▶ _Task item_
The word "plus" occurs in some lines of the data. Return each such line.
--- Input material Enclosed Below ---
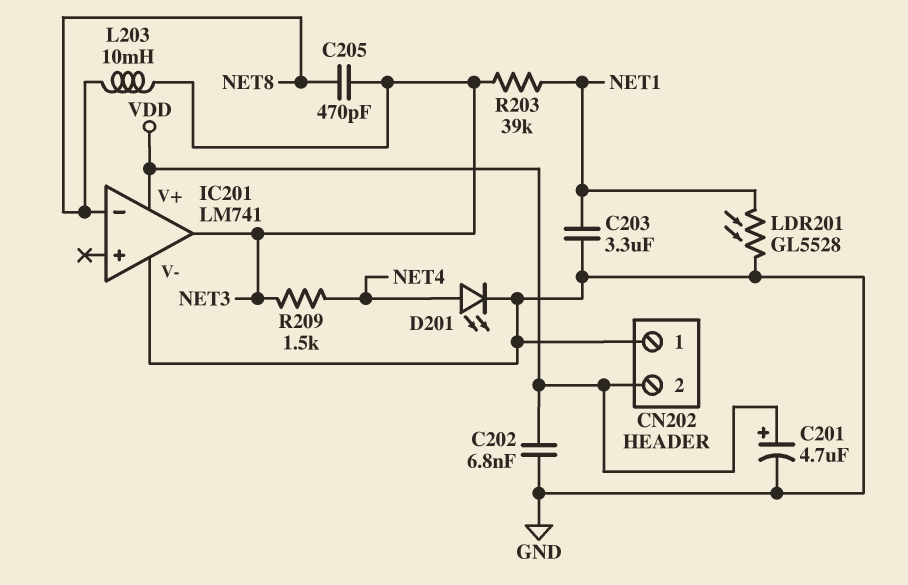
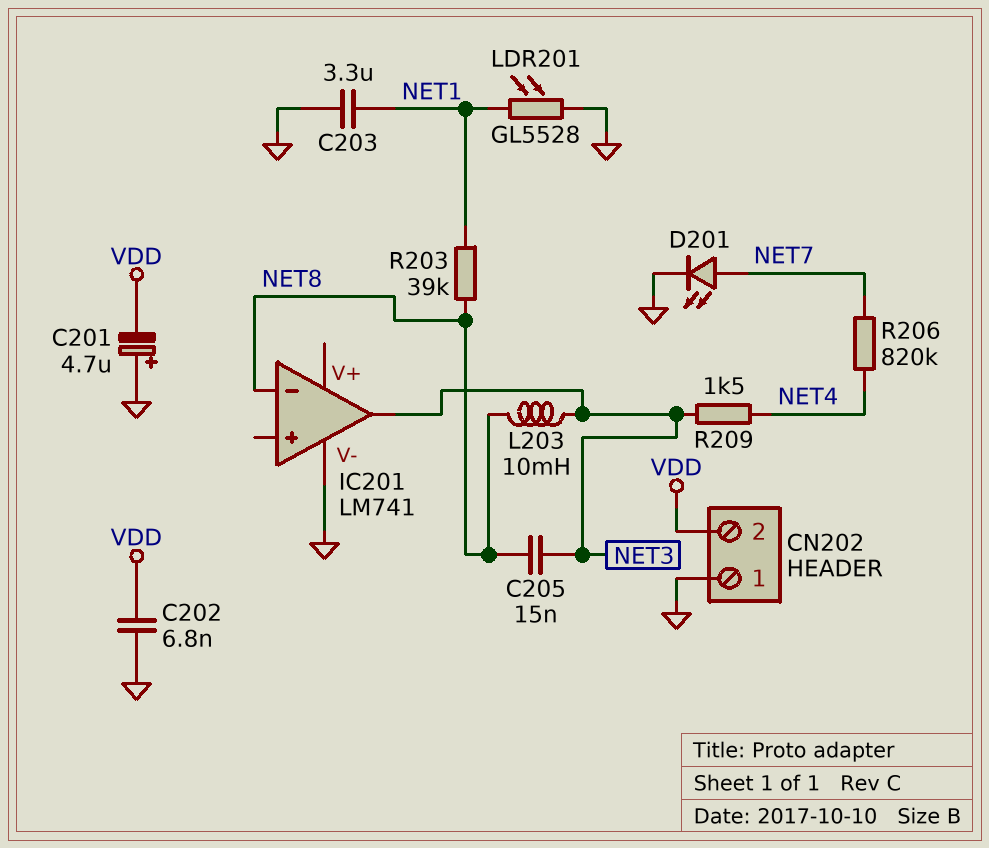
C201: 4.7uF (plus VDD, minus GND) -> 4.7uF (plus GND, minus VDD)
C205: 470pF (NET3, NET8) -> 15nF (NET3, NET8)
D201: LED (A NET4, K GND) -> LED (A NET7, K GND)
IC201 pin V+: VDD -> none
R203: 39k (NET1, NET3) -> 39k (NET1, NET8)
R206: none -> 820k (NET4, NET7)

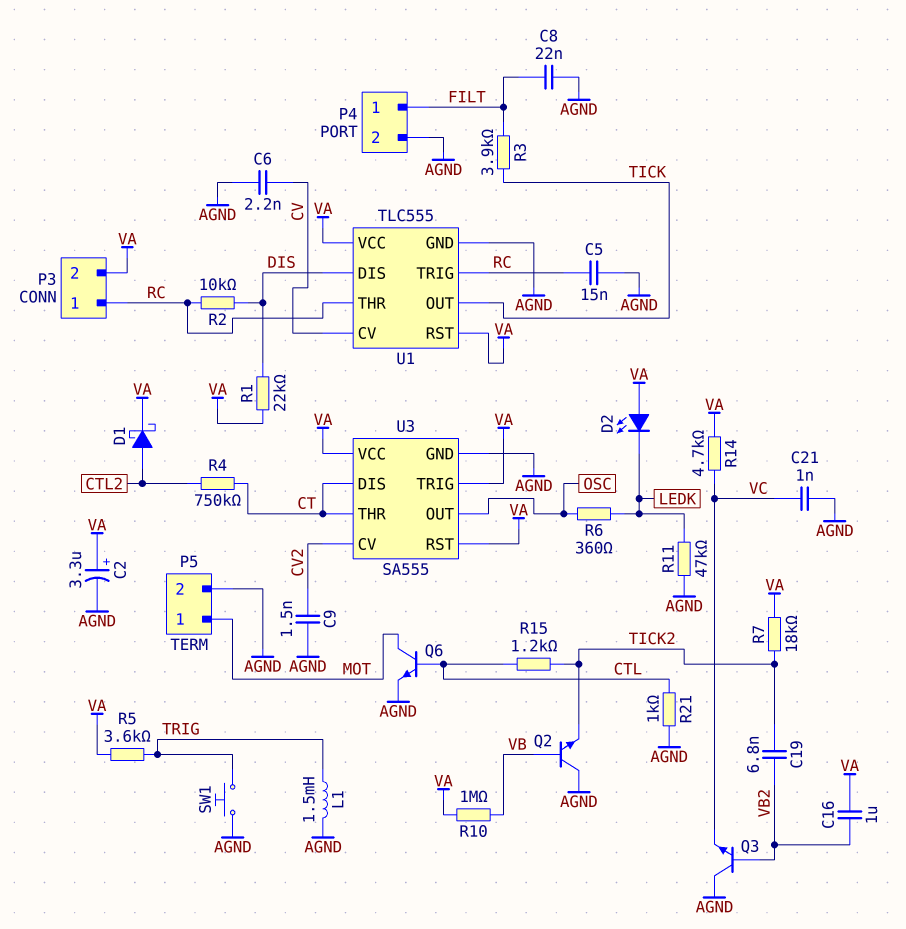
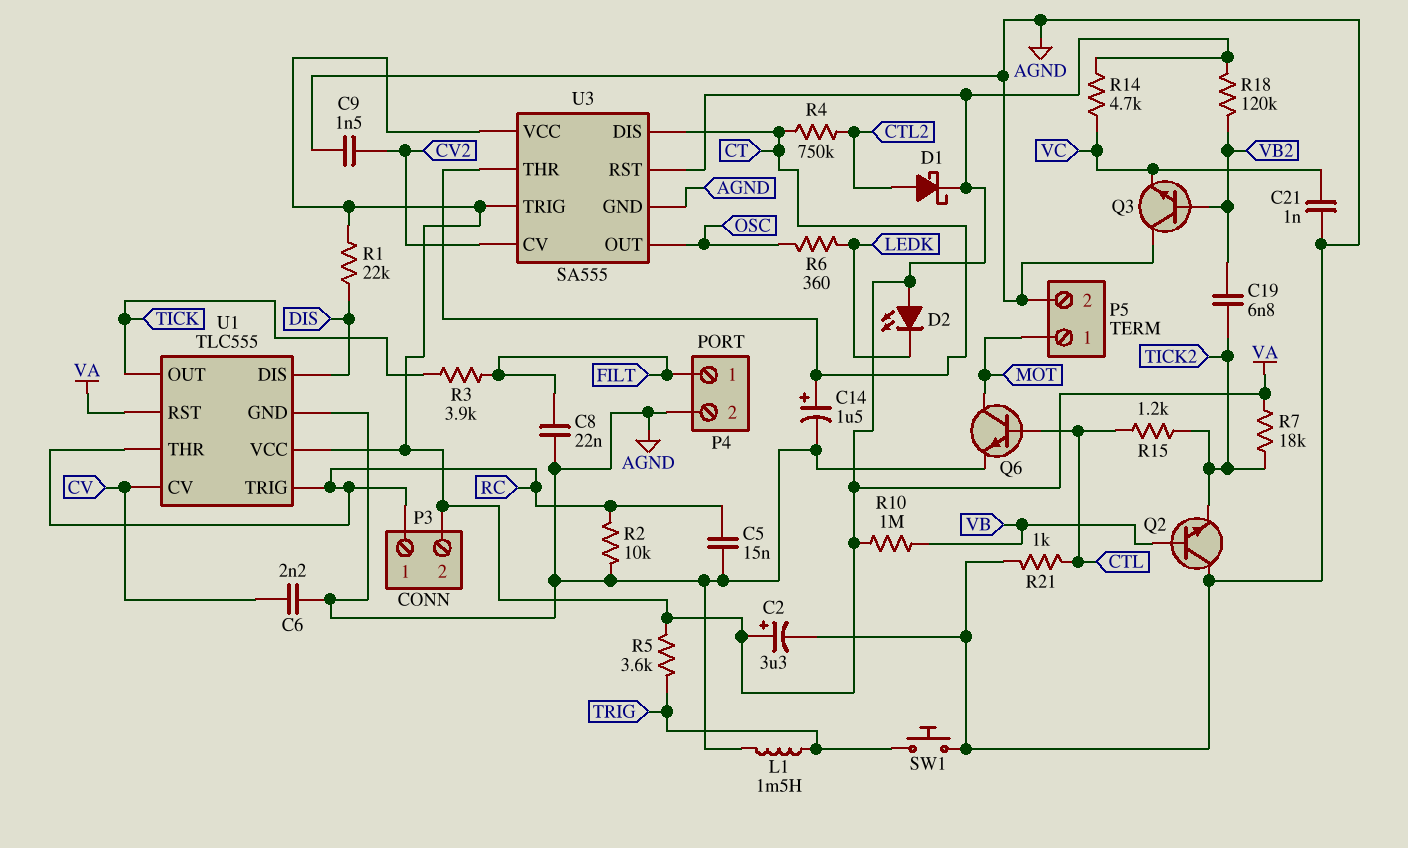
C14: none -> 1.5uF (plus CT, minus AGND)
C16: 1uF (VA, VB2) -> none
R2: 10k (DIS, RC) -> 10k (AGND, RC)
R11: 47k (AGND, LEDK) -> none
R18: none -> 120k (VA, VB2)

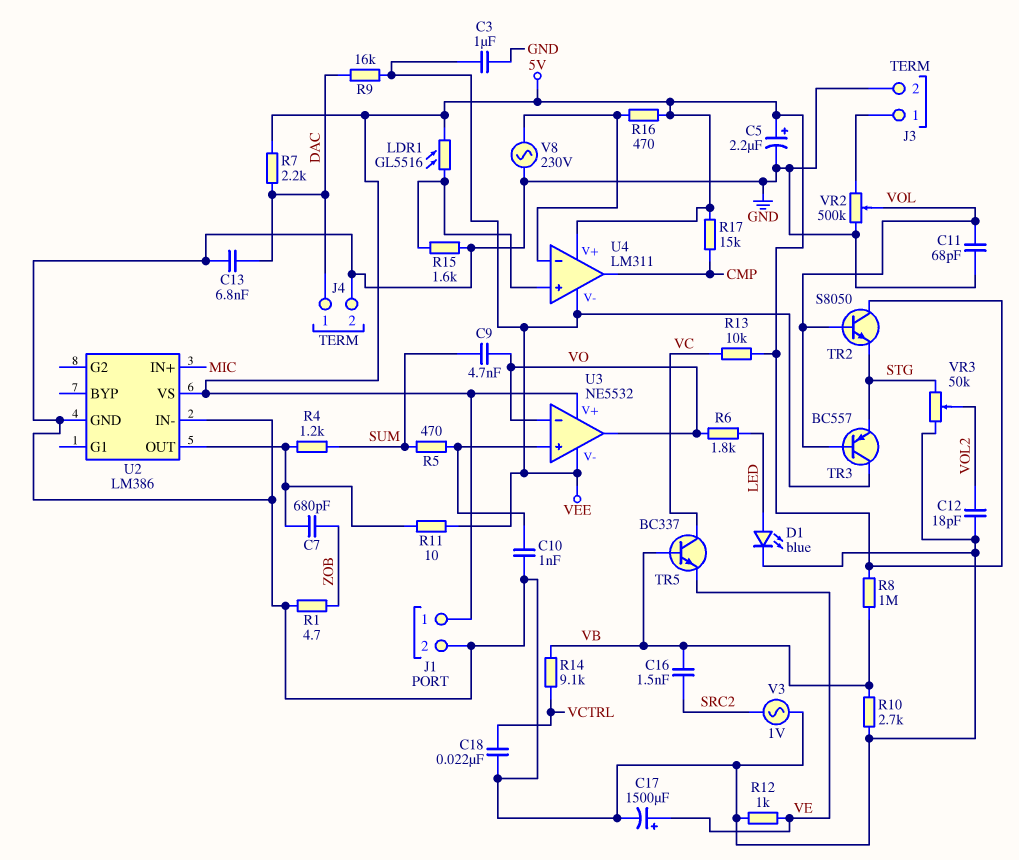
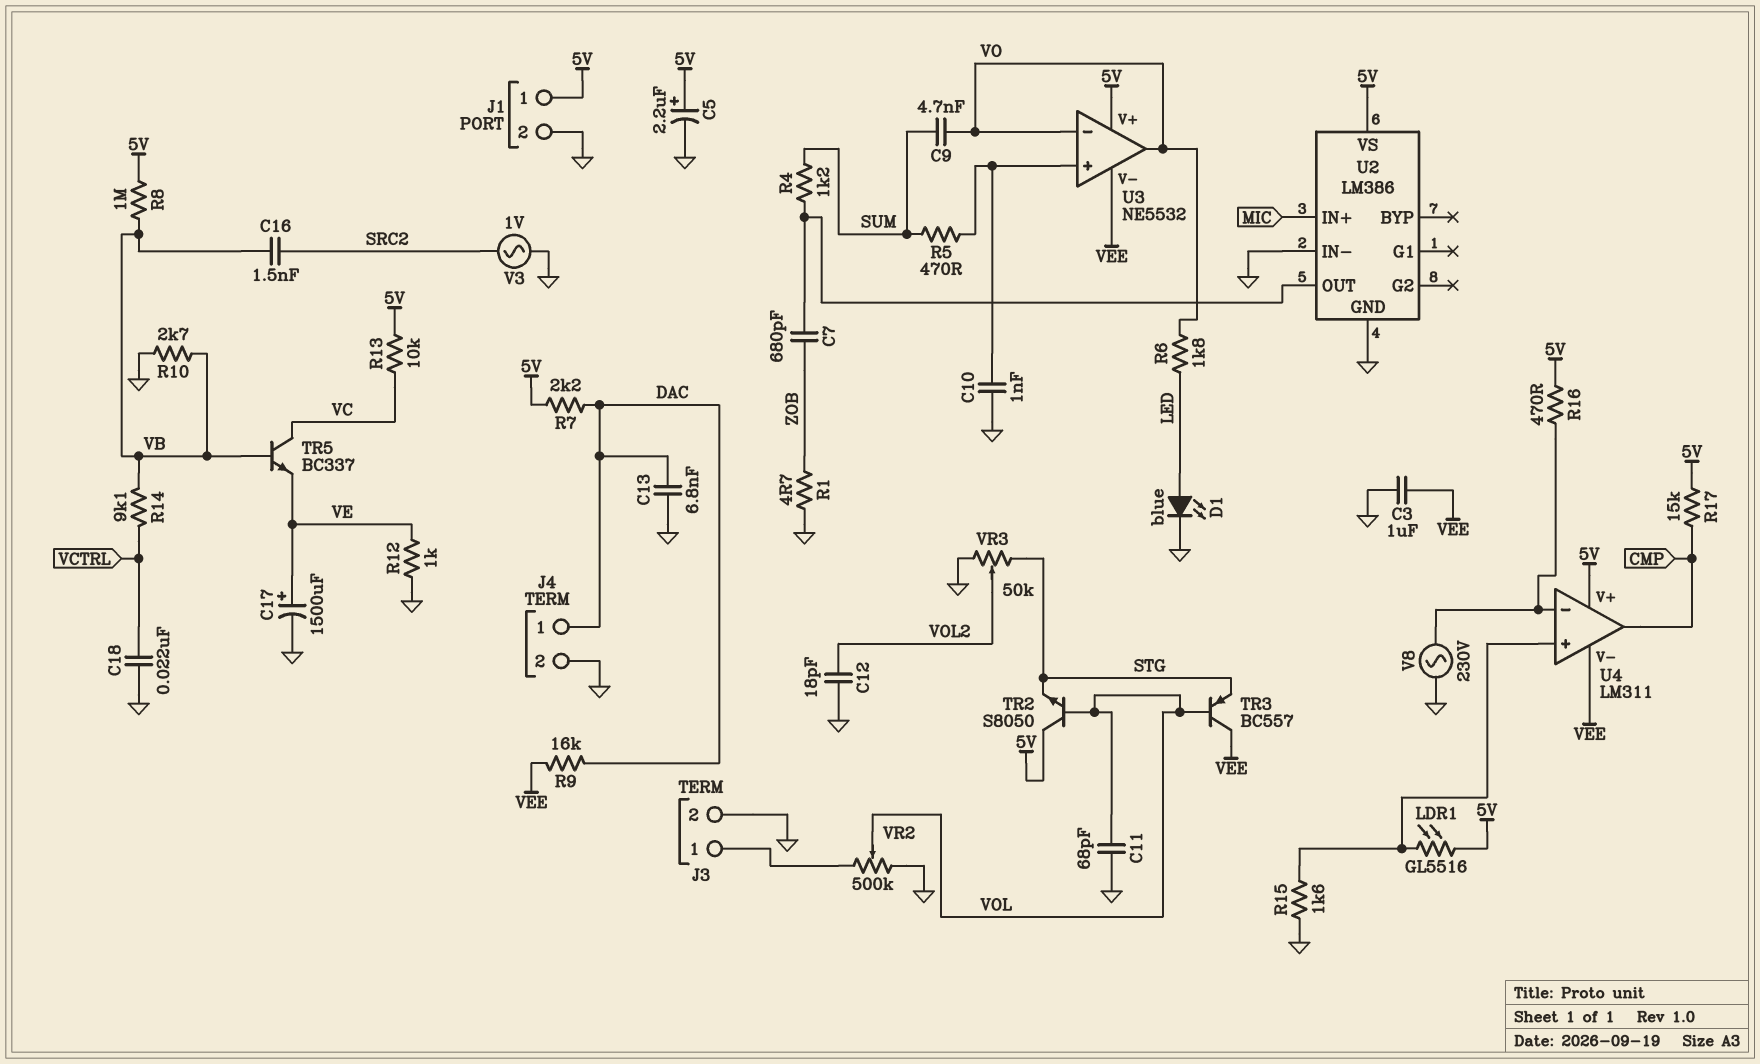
R11: 10 (U2/OUT, VEE) -> none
--- End of Enclosed Input material ---
▶ _Answer to the problem_
C201: 4.7uF (plus VDD, minus GND) -> 4.7uF (plus GND, minus VDD)
C14: none -> 1.5uF (plus CT, minus AGND)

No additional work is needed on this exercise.